Transcribe verbatim every line from the line containing "blue lumani (2nd from left)" to the end of the entries, including both endpoints. Output nothing beyond those lines.

== Source material ==

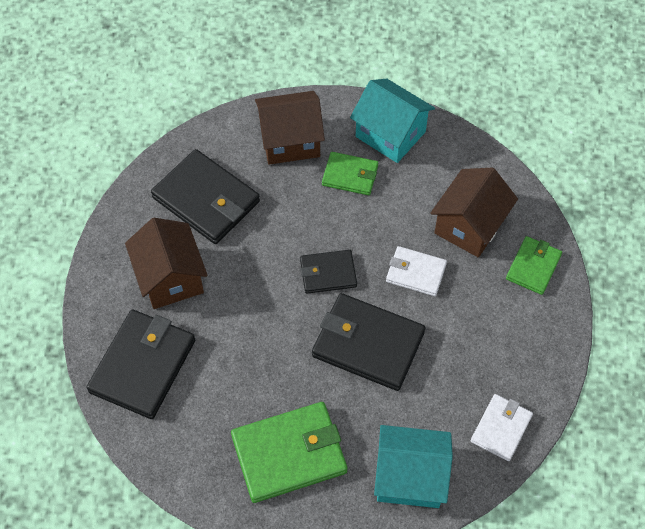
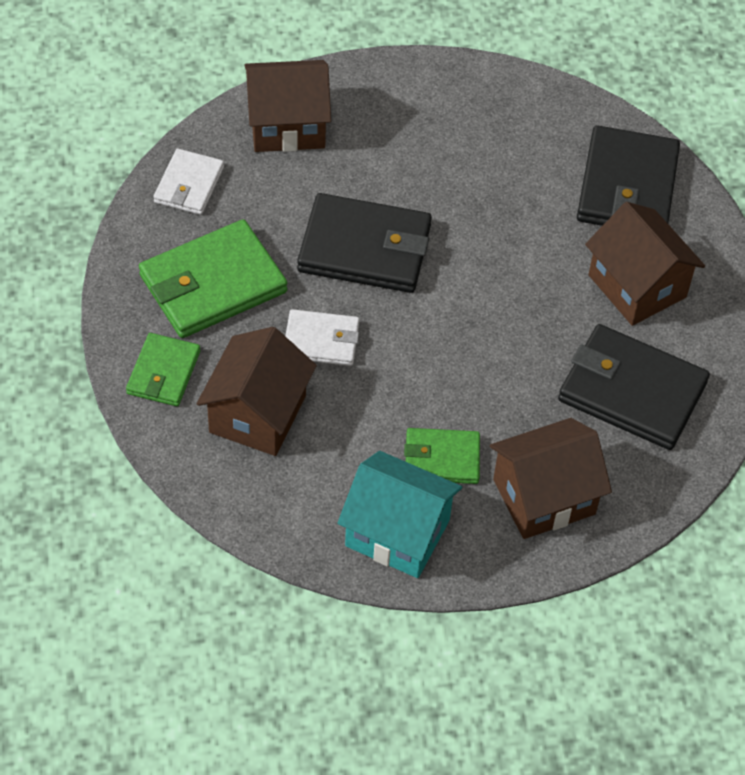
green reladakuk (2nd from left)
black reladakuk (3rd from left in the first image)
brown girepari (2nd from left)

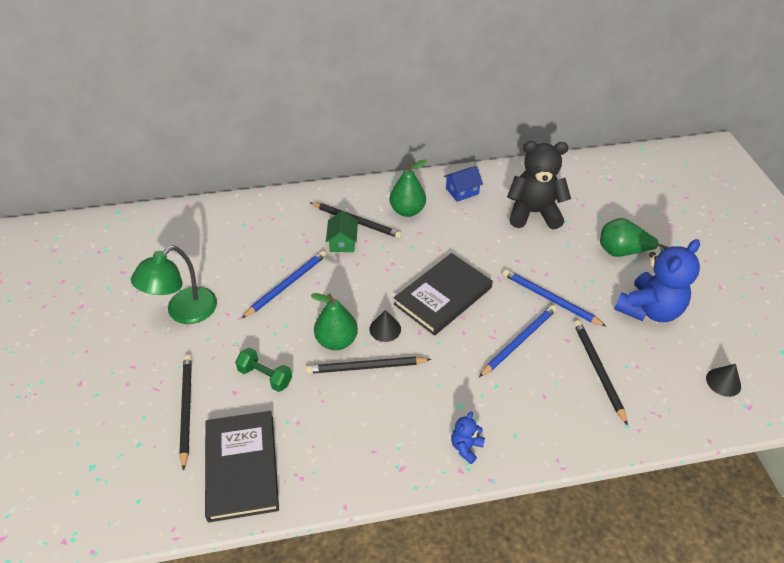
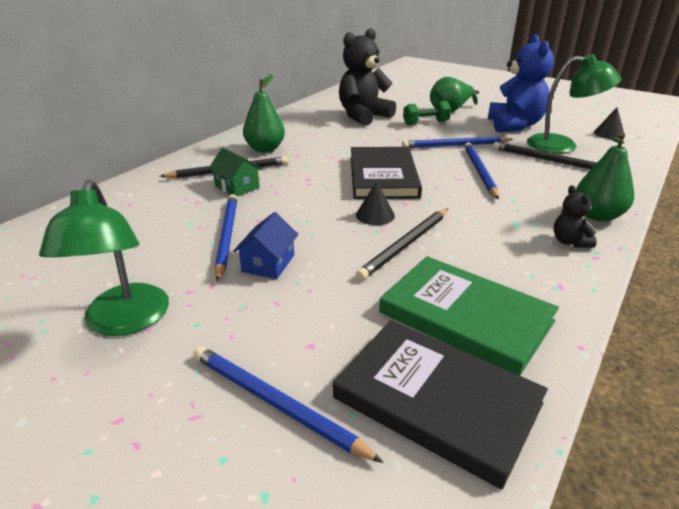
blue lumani (2nd from left)
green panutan
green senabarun (3rd from left)
blue girepari
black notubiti (2nd from left)
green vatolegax
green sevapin (2nd from left)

===

## Exercise output:
blue lumani (2nd from left)
green panutan
green senabarun (3rd from left)
blue girepari
black notubiti (2nd from left)
green vatolegax
green sevapin (2nd from left)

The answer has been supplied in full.